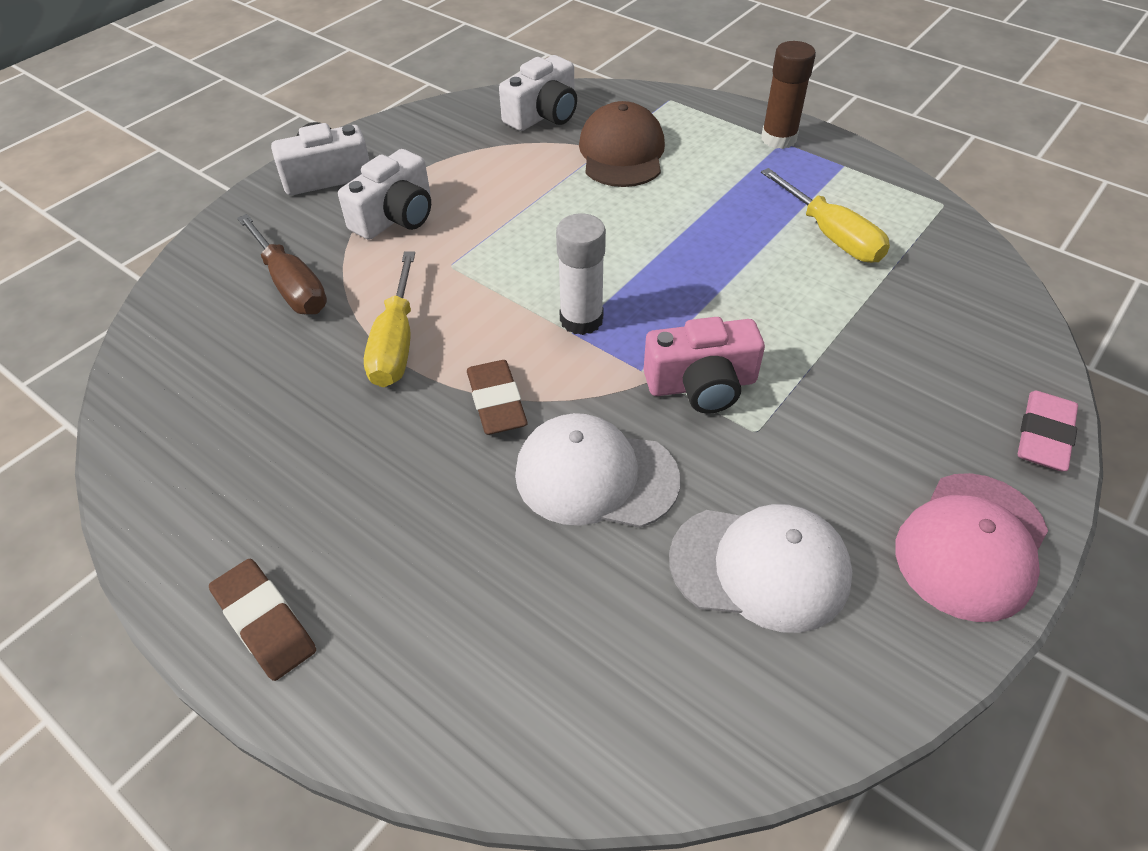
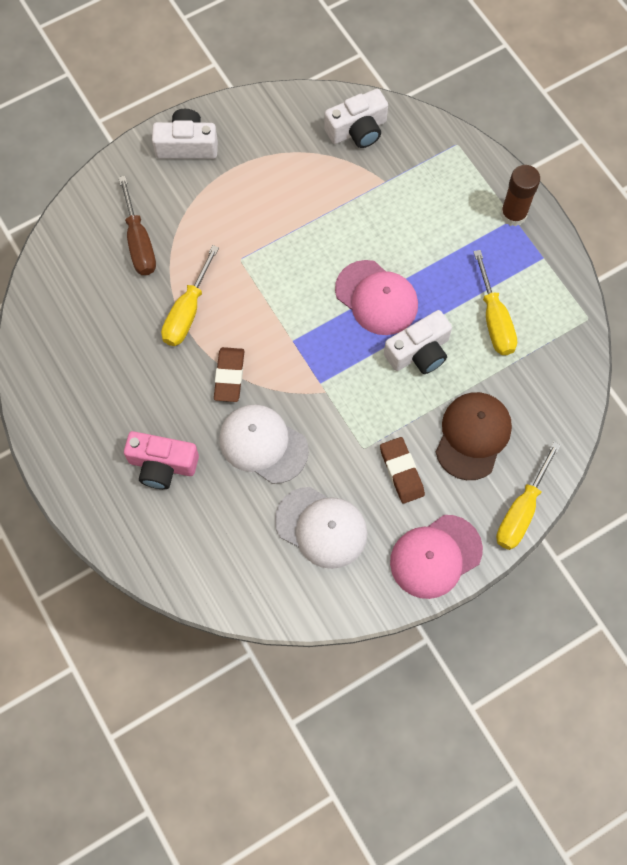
camera: 20 degrees right, 20 degrees up
(265, 622) = (73, 467): brown eraser -> brown eraser (401, 471)
(395, 216) = (220, 202): white camera -> white camera (419, 352)
(581, 319) = (302, 333): white glue stick -> none
(622, 153) = (395, 190): brown cap -> brown cap (473, 436)
(663, 255) = (376, 298): none -> pink cap
(701, 384) = (349, 406): pink camera -> pink camera (162, 465)
(1043, 436) = (521, 510): pink eraser -> yellow screwdriver

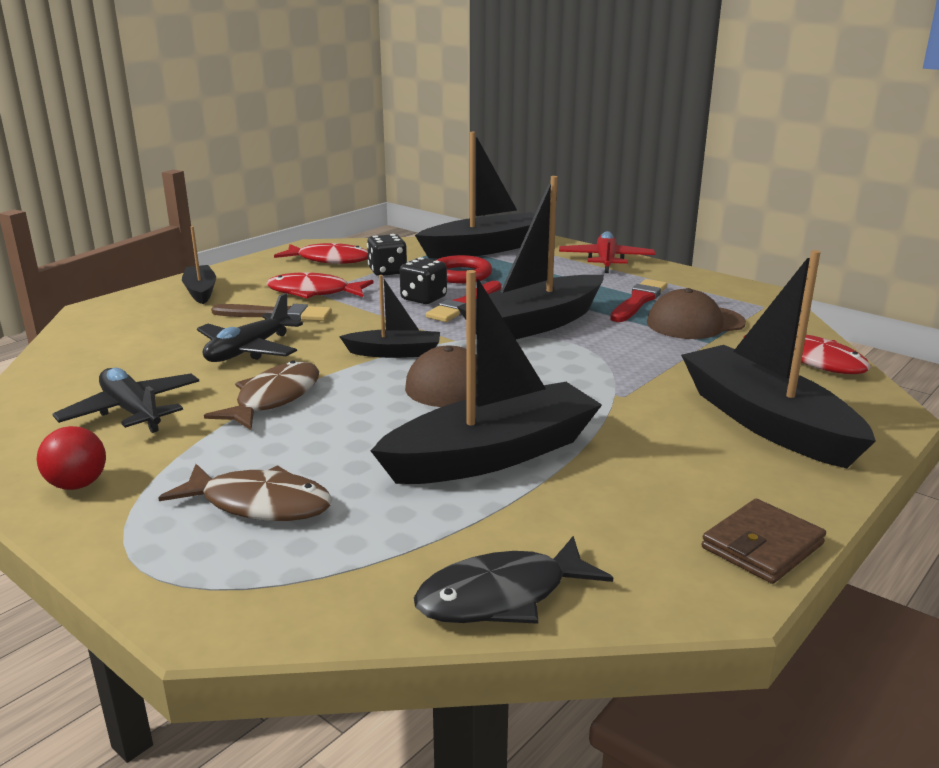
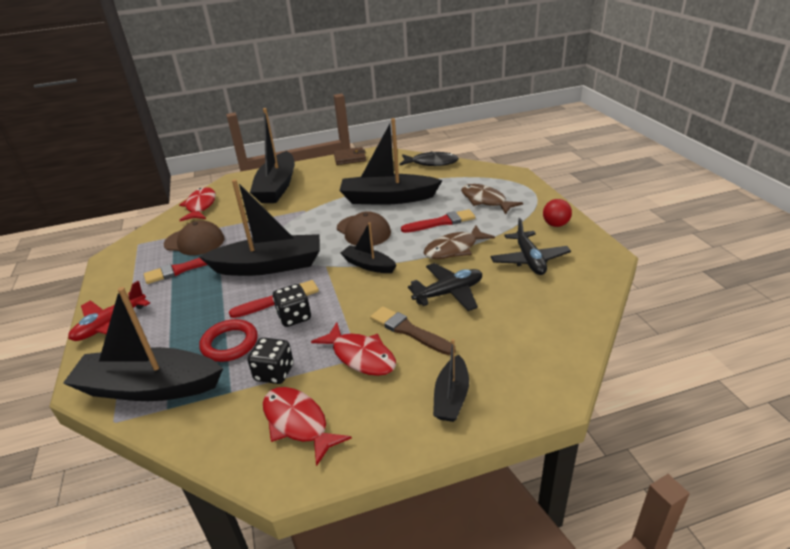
camera: 145 degrees left, 10 degrees up
(330, 434) = (441, 222): none -> red brush

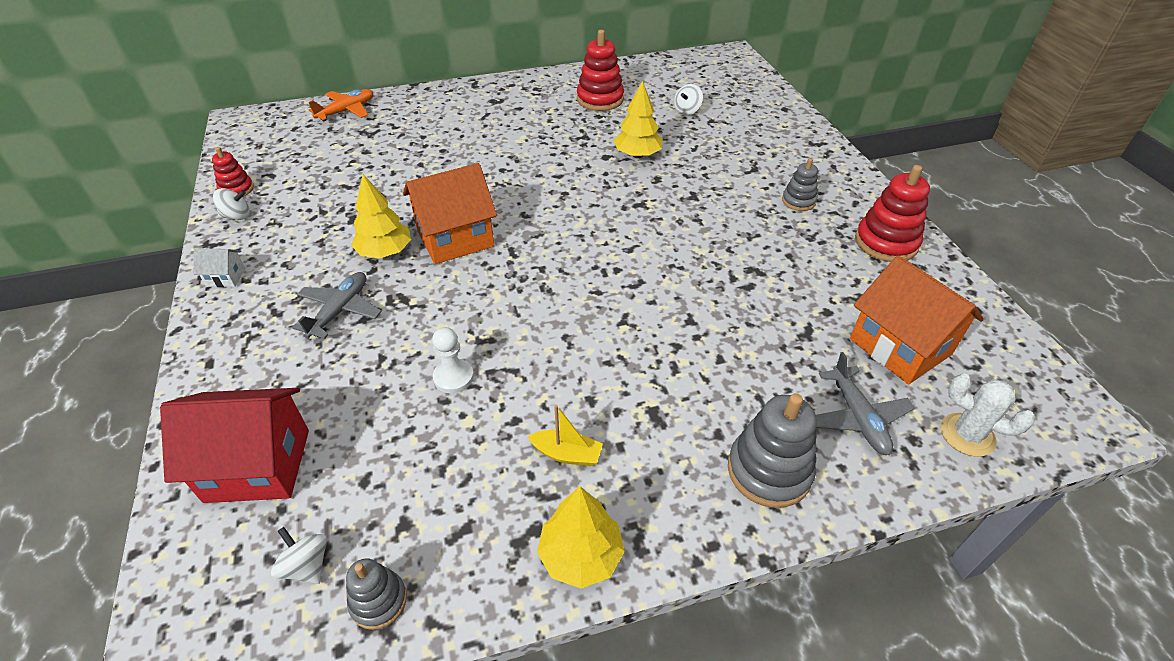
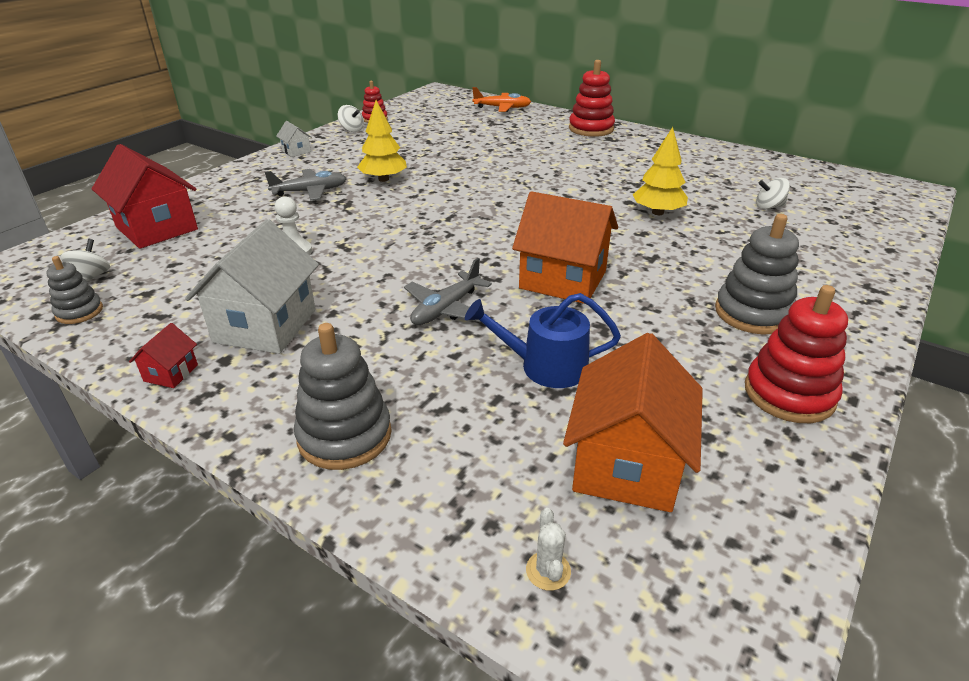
camera: 50 degrees right, 10 degrees down
(455, 238) = (432, 193): orange house -> orange house (562, 280)
(567, 454) = (265, 326): yellow boat -> white house
(580, 555) = (171, 373): yellow tree -> red house
(600, 99) = (698, 169): red stacking toy -> red stacking toy (591, 129)
(774, 322) = (545, 366): none -> blue watering can
(798, 201) = (752, 313): grey stacking toy -> grey stacking toy, size x1.70
(858, 417) = (477, 469): grey plane -> grey plane (446, 309)
(967, 435) = (548, 571): white cactus -> white cactus, size x0.60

* * * * * * *

* Assigned task:
Reproduce each line of the entries above from the one containing "(600, 99) = (698, 169): red" through the last, exactly, and no other line.

* Expected output:
(600, 99) = (698, 169): red stacking toy -> red stacking toy (591, 129)
(774, 322) = (545, 366): none -> blue watering can
(798, 201) = (752, 313): grey stacking toy -> grey stacking toy, size x1.70
(858, 417) = (477, 469): grey plane -> grey plane (446, 309)
(967, 435) = (548, 571): white cactus -> white cactus, size x0.60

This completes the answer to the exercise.